Reproduce exactly the lines from the one containing "DRIVER pin ENA: 10 -> A0" through the last line of the records below, both included, and nothing else.

[Itemized modification records]
-.-.-
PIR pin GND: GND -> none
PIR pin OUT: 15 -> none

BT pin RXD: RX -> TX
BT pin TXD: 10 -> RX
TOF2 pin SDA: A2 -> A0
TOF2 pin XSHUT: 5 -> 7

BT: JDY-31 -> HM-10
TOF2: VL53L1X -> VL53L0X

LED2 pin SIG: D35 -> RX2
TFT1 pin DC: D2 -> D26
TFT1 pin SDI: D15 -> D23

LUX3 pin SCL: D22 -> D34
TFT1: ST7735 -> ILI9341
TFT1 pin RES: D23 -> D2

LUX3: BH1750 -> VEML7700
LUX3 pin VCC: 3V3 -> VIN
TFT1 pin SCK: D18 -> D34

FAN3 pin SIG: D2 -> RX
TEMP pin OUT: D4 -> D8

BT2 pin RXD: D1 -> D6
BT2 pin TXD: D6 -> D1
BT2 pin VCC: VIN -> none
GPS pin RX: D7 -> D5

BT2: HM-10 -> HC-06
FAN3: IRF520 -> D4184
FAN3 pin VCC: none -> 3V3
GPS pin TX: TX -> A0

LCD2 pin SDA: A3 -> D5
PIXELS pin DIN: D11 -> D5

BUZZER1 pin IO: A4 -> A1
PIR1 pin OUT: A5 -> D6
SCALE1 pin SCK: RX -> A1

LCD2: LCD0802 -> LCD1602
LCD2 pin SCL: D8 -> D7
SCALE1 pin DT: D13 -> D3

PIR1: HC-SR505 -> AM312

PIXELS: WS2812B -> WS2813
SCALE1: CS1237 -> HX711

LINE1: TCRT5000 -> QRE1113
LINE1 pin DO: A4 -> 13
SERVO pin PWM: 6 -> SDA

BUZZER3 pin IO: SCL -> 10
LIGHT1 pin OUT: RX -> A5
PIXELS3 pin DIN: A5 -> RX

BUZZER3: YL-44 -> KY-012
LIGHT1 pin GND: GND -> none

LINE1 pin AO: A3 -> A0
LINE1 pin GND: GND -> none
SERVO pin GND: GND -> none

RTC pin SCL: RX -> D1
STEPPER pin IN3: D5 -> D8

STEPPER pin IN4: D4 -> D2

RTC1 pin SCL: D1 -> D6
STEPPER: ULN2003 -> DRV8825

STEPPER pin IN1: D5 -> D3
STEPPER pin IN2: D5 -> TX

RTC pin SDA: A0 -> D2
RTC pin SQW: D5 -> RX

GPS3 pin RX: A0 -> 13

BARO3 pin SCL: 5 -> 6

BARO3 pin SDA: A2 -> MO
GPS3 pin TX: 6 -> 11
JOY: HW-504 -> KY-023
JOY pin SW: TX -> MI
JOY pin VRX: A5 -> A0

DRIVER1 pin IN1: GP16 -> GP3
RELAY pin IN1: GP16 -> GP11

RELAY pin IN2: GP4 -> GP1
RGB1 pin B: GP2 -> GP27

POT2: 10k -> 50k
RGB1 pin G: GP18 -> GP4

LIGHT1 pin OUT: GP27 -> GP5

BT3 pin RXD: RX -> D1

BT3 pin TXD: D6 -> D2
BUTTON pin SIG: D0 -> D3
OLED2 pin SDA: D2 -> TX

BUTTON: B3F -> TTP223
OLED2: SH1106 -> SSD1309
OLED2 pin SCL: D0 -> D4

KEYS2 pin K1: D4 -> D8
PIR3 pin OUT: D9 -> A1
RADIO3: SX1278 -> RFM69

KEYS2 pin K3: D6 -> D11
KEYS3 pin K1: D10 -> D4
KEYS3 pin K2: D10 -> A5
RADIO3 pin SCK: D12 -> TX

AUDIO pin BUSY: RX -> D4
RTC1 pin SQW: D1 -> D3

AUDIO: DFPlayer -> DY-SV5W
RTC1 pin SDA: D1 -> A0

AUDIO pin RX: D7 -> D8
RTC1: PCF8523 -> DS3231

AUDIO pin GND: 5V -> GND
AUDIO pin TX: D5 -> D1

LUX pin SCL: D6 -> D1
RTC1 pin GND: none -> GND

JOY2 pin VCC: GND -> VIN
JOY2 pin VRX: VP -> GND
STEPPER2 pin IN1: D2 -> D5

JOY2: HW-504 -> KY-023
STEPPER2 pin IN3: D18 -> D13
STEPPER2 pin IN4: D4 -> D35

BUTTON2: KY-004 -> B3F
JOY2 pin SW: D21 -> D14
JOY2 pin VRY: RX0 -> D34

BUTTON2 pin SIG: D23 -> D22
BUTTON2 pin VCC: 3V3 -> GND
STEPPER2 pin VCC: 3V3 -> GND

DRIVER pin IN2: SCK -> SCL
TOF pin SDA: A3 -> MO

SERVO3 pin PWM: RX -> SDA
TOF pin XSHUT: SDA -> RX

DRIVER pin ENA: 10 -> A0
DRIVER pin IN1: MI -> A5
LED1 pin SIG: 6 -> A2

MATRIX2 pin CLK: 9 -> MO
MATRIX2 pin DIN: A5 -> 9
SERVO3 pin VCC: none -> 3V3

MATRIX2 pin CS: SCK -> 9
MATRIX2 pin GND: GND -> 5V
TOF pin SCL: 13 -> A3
-.-.-
Answer to this problem.
DRIVER pin ENA: 10 -> A0
DRIVER pin IN1: MI -> A5
LED1 pin SIG: 6 -> A2

MATRIX2 pin CLK: 9 -> MO
MATRIX2 pin DIN: A5 -> 9
SERVO3 pin VCC: none -> 3V3

MATRIX2 pin CS: SCK -> 9
MATRIX2 pin GND: GND -> 5V
TOF pin SCL: 13 -> A3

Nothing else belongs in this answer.